**Required work**
In your copy, reproduce the entries exactly as they are, minus the images.

**Provided entries**
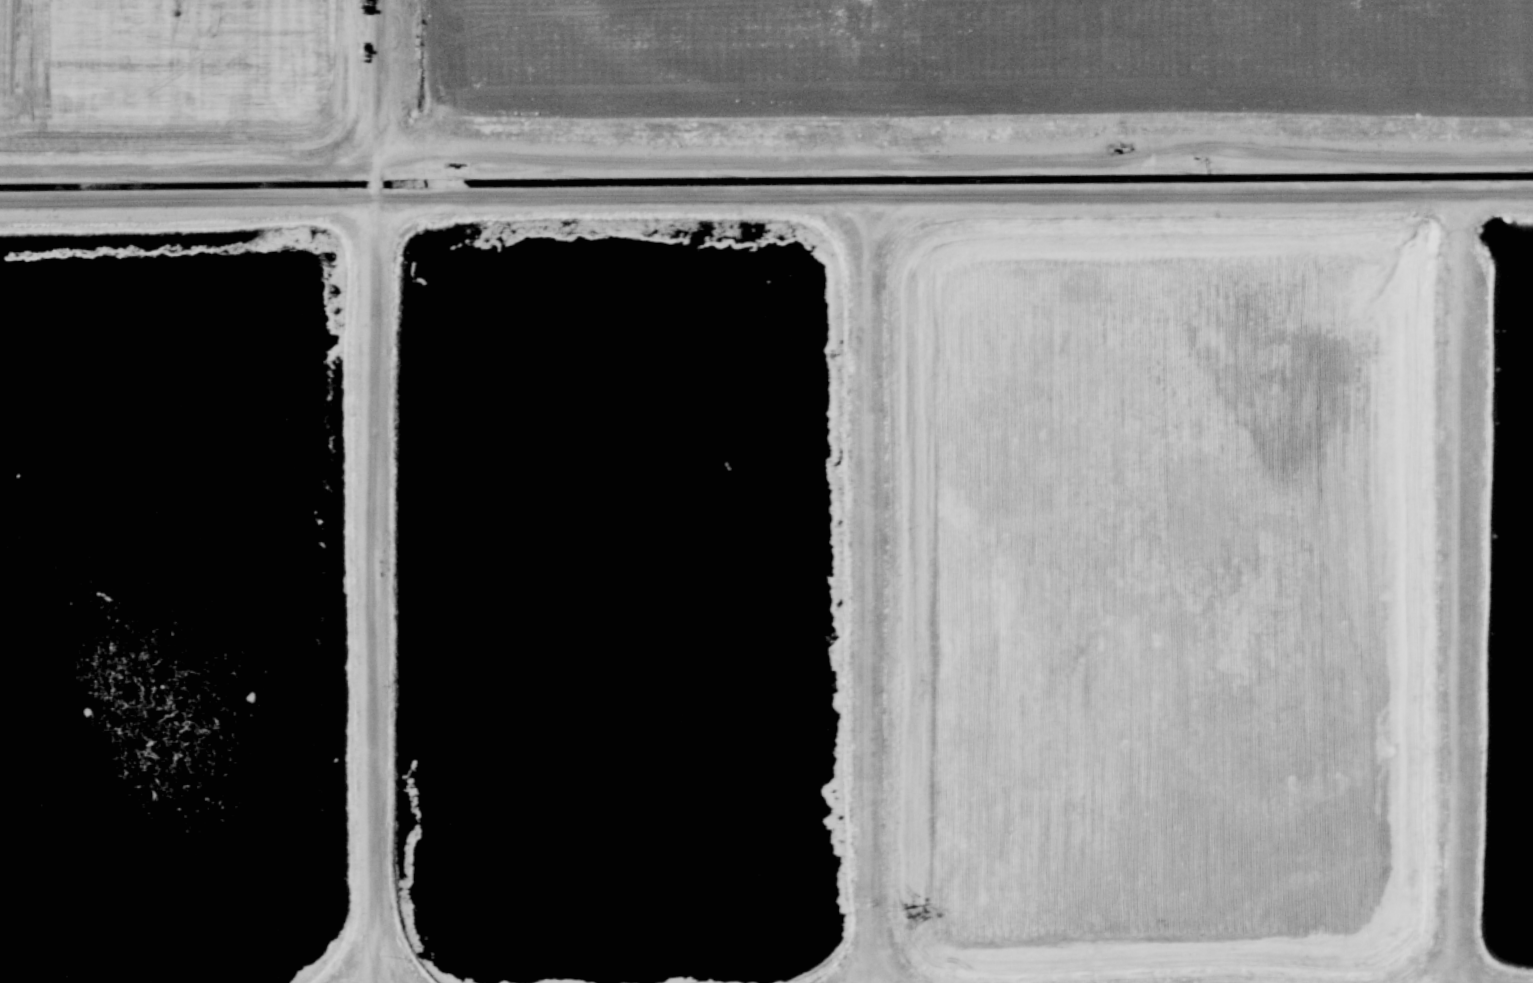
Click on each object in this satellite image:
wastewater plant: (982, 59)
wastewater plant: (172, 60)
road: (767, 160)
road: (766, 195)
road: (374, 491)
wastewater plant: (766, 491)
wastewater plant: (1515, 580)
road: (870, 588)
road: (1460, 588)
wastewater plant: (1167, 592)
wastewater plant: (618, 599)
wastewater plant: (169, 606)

**Reply**
Click on each object in this satellite image:
wastewater plant: (982, 59)
wastewater plant: (172, 60)
road: (767, 160)
road: (766, 195)
road: (374, 491)
wastewater plant: (766, 491)
wastewater plant: (1515, 580)
road: (870, 588)
road: (1460, 588)
wastewater plant: (1167, 592)
wastewater plant: (618, 599)
wastewater plant: (169, 606)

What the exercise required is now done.